§ **Instructions for the task**
Which lines below contain "grey"? Pull them out.

[Data records]
:::::

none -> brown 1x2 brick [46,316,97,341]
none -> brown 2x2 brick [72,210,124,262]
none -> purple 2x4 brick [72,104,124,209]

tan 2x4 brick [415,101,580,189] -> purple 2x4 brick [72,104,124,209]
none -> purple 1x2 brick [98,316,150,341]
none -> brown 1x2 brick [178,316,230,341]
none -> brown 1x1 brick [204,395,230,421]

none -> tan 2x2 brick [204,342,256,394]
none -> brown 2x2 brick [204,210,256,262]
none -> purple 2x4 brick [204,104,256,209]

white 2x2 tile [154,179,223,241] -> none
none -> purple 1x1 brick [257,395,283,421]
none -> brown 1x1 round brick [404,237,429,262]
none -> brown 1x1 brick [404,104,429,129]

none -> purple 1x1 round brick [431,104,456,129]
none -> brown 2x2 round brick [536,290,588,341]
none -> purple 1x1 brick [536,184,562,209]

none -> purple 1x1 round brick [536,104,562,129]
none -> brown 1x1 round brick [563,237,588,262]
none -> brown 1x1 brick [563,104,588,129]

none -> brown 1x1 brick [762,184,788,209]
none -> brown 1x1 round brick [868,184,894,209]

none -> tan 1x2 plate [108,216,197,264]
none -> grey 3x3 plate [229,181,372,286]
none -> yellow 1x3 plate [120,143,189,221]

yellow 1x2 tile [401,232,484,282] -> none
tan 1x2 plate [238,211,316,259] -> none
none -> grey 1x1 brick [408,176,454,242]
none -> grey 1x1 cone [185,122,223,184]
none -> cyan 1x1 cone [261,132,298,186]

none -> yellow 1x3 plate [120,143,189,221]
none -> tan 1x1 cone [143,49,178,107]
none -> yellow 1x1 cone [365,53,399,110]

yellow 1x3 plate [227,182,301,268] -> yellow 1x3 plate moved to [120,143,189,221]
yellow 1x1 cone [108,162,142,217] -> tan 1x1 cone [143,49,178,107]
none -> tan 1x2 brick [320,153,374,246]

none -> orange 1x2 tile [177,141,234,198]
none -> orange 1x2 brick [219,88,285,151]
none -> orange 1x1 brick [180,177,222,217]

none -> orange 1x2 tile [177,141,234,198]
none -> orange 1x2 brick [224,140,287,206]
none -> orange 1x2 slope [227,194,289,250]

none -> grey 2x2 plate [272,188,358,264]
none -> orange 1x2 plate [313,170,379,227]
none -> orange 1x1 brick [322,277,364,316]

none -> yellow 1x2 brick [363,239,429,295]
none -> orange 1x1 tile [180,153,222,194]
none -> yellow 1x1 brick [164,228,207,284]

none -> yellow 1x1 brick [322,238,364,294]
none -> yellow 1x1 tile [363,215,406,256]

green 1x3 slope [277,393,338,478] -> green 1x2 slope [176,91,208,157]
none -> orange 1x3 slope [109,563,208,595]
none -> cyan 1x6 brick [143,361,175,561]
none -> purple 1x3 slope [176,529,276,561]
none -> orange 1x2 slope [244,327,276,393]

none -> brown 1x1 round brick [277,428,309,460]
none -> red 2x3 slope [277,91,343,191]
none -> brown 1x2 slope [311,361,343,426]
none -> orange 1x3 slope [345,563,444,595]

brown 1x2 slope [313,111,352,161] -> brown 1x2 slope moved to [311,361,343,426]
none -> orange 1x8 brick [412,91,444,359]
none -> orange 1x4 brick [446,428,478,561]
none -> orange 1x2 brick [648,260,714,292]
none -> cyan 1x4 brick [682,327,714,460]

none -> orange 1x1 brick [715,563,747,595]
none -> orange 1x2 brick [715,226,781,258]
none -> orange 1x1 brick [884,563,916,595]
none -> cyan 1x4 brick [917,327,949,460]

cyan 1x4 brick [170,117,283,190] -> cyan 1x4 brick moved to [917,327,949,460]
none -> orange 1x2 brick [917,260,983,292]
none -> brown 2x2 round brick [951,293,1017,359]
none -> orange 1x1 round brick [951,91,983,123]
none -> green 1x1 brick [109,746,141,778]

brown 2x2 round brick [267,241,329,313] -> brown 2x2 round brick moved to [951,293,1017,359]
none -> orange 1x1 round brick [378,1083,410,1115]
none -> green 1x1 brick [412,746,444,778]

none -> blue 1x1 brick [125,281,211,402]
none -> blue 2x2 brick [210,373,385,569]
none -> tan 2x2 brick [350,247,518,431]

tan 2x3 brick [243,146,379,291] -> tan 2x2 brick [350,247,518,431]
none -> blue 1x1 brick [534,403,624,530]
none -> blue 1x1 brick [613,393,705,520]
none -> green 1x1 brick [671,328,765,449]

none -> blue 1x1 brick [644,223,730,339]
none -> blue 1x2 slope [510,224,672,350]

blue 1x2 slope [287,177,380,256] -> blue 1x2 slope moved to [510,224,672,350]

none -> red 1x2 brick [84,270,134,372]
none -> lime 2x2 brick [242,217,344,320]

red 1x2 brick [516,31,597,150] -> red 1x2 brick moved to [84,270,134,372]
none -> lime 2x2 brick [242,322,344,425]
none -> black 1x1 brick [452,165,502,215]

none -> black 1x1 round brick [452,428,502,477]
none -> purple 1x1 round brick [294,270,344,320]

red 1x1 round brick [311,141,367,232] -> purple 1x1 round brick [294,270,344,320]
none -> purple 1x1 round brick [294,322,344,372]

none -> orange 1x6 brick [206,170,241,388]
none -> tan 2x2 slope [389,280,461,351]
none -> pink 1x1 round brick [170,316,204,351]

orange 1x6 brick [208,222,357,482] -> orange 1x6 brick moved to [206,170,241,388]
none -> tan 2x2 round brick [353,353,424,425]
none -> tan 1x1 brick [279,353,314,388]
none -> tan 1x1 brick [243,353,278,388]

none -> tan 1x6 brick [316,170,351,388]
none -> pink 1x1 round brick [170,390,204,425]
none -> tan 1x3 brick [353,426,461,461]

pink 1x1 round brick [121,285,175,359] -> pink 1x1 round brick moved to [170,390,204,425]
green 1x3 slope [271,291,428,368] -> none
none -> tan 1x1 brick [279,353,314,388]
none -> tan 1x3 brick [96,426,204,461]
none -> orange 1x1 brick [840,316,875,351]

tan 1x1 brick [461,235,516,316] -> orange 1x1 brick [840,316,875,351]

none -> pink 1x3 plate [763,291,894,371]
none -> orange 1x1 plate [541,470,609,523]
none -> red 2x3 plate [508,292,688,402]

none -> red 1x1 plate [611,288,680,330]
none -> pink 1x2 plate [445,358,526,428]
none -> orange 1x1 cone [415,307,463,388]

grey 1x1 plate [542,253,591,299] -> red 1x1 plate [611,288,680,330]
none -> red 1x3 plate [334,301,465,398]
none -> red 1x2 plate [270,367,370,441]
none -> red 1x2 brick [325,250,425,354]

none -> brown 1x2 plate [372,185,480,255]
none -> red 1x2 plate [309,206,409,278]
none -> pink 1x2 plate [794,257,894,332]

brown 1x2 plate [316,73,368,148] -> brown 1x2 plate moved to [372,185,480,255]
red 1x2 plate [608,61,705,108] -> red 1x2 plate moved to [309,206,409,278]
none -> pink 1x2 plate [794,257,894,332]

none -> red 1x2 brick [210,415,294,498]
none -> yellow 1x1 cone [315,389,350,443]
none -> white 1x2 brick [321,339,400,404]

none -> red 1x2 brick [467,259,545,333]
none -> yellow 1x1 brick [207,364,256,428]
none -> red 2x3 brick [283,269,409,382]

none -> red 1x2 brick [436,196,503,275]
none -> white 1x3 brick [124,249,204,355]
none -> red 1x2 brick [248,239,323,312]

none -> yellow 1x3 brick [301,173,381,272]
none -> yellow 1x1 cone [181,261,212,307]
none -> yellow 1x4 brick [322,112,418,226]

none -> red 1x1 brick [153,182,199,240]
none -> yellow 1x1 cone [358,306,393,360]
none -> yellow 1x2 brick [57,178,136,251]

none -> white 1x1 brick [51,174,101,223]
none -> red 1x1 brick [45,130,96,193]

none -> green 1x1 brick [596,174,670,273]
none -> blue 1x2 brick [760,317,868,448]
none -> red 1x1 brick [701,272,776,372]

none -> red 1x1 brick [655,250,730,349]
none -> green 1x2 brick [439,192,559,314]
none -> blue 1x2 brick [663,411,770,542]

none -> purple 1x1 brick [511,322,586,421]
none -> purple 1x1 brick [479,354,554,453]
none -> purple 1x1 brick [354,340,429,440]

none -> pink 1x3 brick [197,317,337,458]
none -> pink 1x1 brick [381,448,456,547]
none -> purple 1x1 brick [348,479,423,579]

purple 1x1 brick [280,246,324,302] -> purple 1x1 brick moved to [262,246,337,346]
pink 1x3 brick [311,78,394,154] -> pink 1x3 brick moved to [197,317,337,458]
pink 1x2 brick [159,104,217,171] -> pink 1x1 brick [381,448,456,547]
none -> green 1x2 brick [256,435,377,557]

:::::

§ **Problem solution**
none -> grey 3x3 plate [229,181,372,286]
none -> grey 1x1 brick [408,176,454,242]
none -> grey 1x1 cone [185,122,223,184]
none -> grey 2x2 plate [272,188,358,264]
grey 1x1 plate [542,253,591,299] -> red 1x1 plate [611,288,680,330]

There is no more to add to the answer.